** Start MATERIAL TO PROCESS **

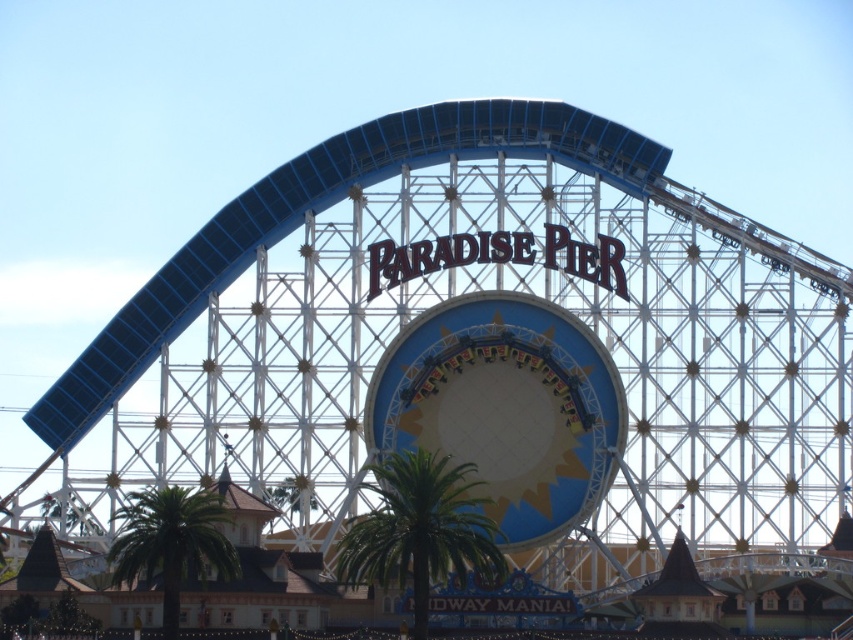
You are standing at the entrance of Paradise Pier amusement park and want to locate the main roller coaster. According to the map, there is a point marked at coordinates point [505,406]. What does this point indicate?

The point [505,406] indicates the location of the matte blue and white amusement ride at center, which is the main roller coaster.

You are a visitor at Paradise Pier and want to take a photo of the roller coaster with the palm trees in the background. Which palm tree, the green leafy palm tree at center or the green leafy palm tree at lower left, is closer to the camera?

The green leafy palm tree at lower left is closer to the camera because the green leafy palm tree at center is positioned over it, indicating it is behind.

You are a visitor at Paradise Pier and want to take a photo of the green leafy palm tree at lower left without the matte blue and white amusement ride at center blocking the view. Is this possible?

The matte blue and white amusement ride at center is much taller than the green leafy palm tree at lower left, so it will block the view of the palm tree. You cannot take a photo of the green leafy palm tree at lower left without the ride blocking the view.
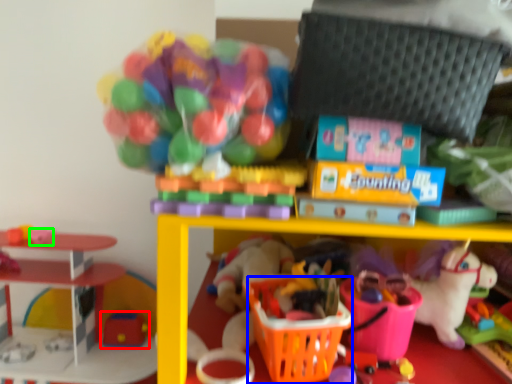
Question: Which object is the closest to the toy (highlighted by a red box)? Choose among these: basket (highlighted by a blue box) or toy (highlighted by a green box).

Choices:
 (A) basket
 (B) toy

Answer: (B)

** End MATERIAL TO PROCESS **
** Start MATERIAL TO PROCESS **

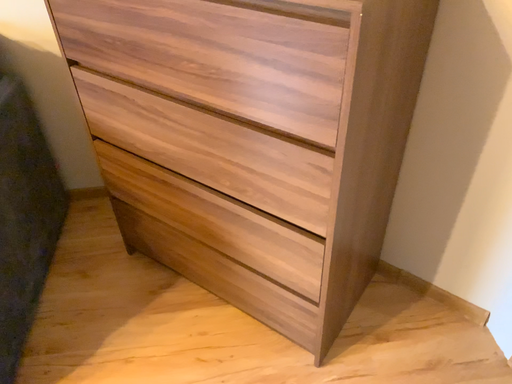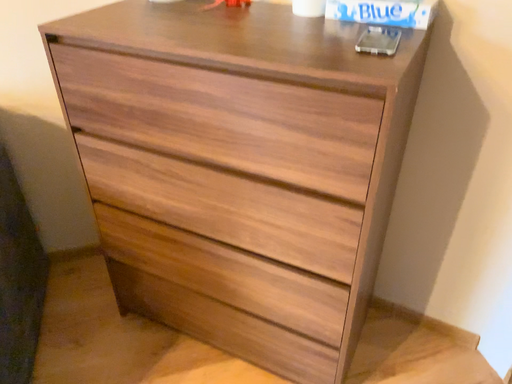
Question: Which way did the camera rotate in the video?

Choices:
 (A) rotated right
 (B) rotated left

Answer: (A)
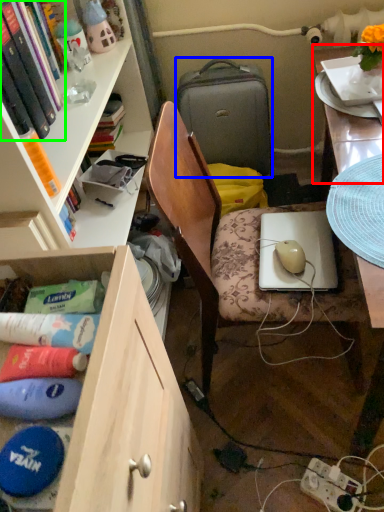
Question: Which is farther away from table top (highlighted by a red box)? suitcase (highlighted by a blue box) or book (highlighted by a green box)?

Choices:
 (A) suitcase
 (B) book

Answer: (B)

** End MATERIAL TO PROCESS **

TASK TO CARRY OUT: Edit everything from the line containing "You are standing" down to the line containing "The green leafy palm tree at lower left is" so that "roller coaster" becomes "thrill ride", and write out those lines again with nothing else changed.

COMPLETE ANSWER:
You are standing at the entrance of Paradise Pier amusement park and want to locate the main thrill ride. According to the map, there is a point marked at coordinates point [505,406]. What does this point indicate?

The point [505,406] indicates the location of the matte blue and white amusement ride at center, which is the main thrill ride.

You are a visitor at Paradise Pier and want to take a photo of the thrill ride with the palm trees in the background. Which palm tree, the green leafy palm tree at center or the green leafy palm tree at lower left, is closer to the camera?

The green leafy palm tree at lower left is closer to the camera because the green leafy palm tree at center is positioned over it, indicating it is behind.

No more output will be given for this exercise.